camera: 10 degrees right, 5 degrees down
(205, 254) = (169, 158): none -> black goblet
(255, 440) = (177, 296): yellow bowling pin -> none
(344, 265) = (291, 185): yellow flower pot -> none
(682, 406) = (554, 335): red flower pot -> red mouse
--
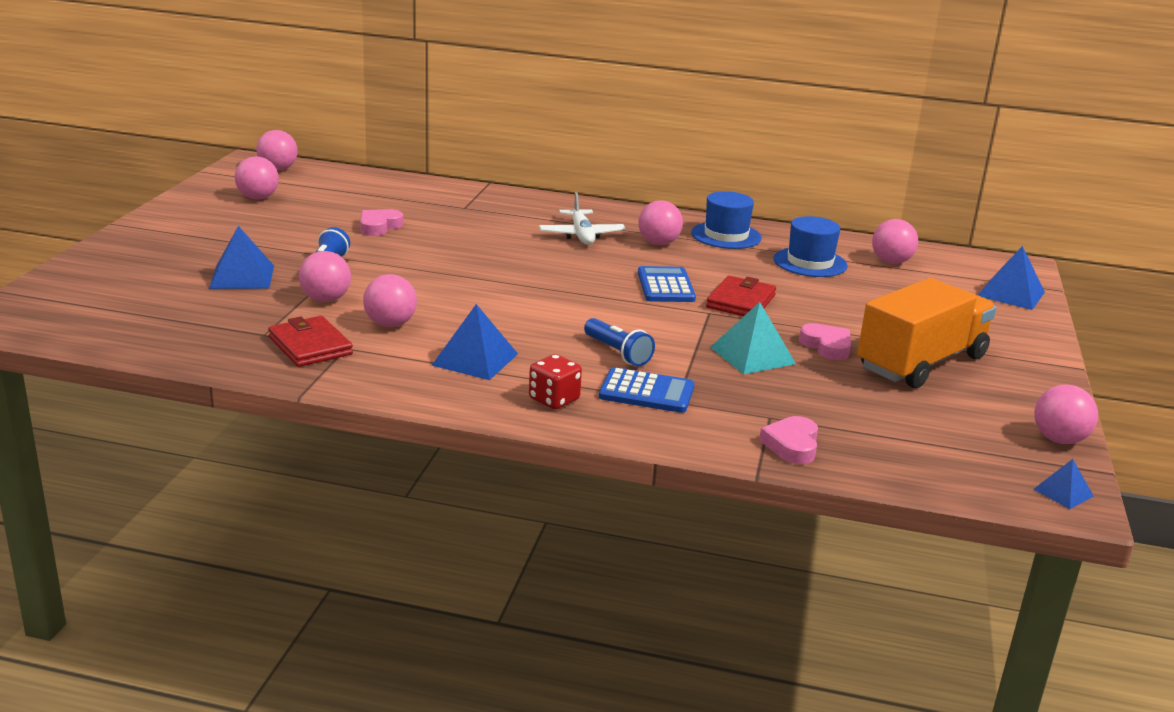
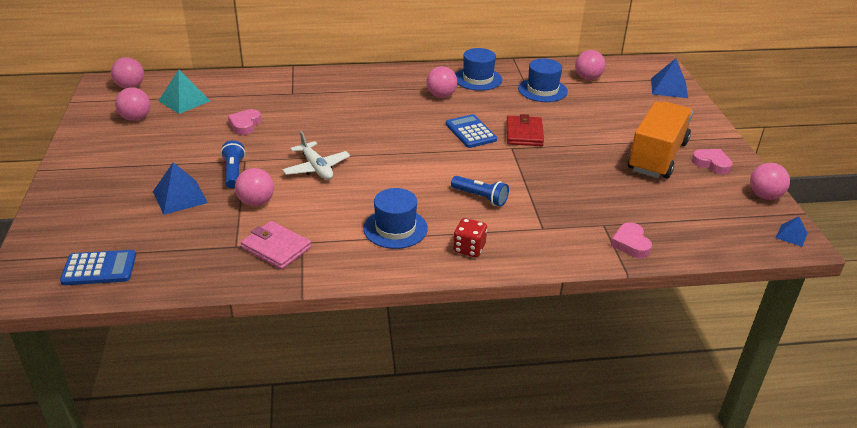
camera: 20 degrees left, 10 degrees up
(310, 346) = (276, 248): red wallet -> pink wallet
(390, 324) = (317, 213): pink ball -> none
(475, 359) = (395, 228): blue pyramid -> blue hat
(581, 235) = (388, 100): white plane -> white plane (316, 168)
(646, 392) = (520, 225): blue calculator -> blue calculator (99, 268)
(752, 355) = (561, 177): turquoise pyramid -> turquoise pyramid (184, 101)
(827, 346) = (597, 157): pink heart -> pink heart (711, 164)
--
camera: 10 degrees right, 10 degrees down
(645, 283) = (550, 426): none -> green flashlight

What to produce -
Whenever "camera" shows up in a line of the listing, copy that whole line.

Reply -
camera: 10 degrees right, 5 degrees down
camera: 20 degrees left, 10 degrees up
camera: 10 degrees right, 10 degrees down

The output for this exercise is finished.